# [Goal of the exercise]
Every line of the listing must be reproduced as it stands. Leave the images behind.

# [Dataset entries]

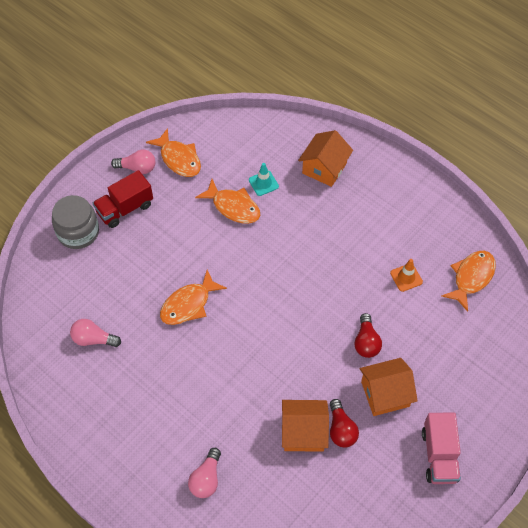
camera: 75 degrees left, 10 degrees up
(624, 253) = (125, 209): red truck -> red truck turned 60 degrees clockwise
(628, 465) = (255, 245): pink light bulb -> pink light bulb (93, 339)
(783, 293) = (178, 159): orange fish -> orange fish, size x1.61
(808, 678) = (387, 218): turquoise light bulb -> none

# [Solution]
camera: 75 degrees left, 10 degrees up
(624, 253) = (125, 209): red truck -> red truck turned 60 degrees clockwise
(628, 465) = (255, 245): pink light bulb -> pink light bulb (93, 339)
(783, 293) = (178, 159): orange fish -> orange fish, size x1.61
(808, 678) = (387, 218): turquoise light bulb -> none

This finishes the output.